INSTRUCTIONS TO FOLLOW - Only the text of the records below belongs in the answer, copied exactly, with pictures omitted.

*** Opening of ENTRIES SHOWN ***

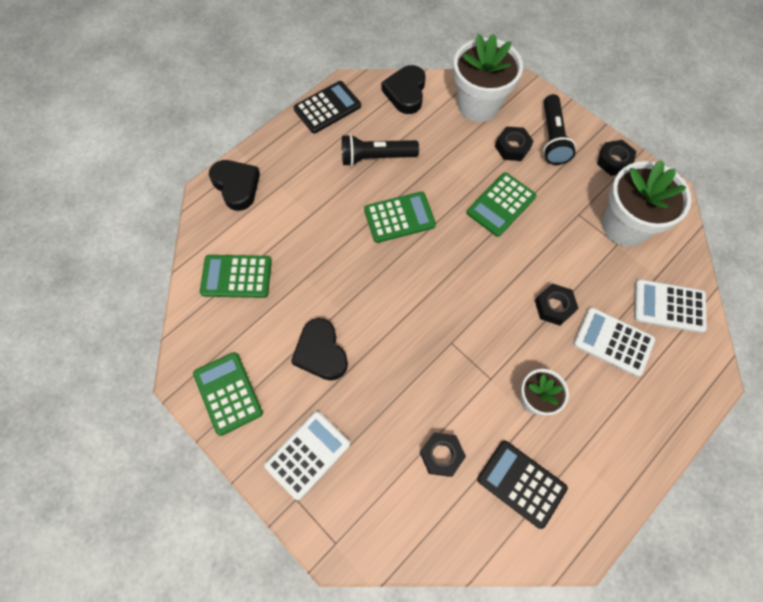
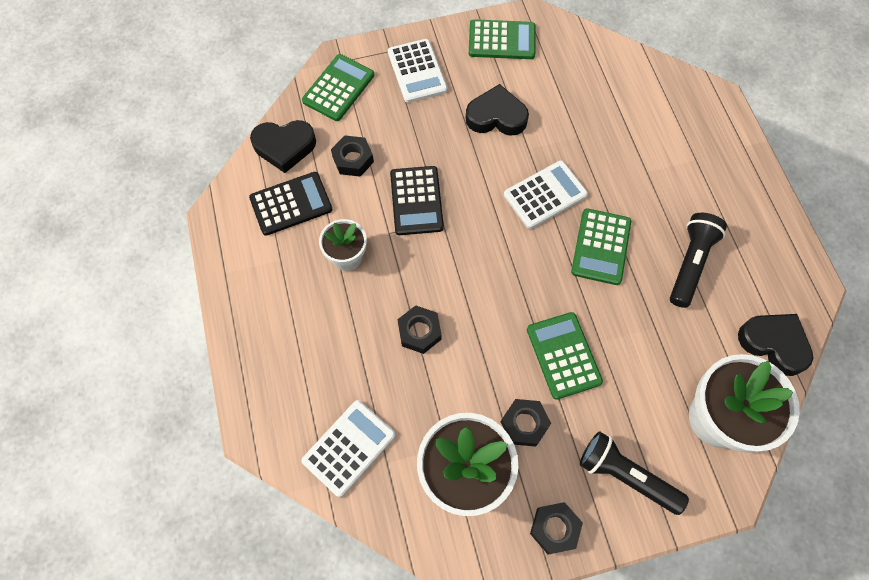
camera: 120 degrees right, 0 degrees up
(236, 186) = (713, 123): black heart -> black heart (284, 147)
(236, 276) = (609, 85): green calculator -> green calculator (338, 88)
(327, 108) = (785, 249): black calculator -> black calculator (416, 201)
(512, 147) = (634, 418): black nut -> black nut (524, 424)
(613, 341) = (351, 363): white calculator -> white calculator (545, 195)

*** Close of ENTRIES SHOWN ***

EXERCISE RESPONSE -
camera: 120 degrees right, 0 degrees up
(236, 186) = (713, 123): black heart -> black heart (284, 147)
(236, 276) = (609, 85): green calculator -> green calculator (338, 88)
(327, 108) = (785, 249): black calculator -> black calculator (416, 201)
(512, 147) = (634, 418): black nut -> black nut (524, 424)
(613, 341) = (351, 363): white calculator -> white calculator (545, 195)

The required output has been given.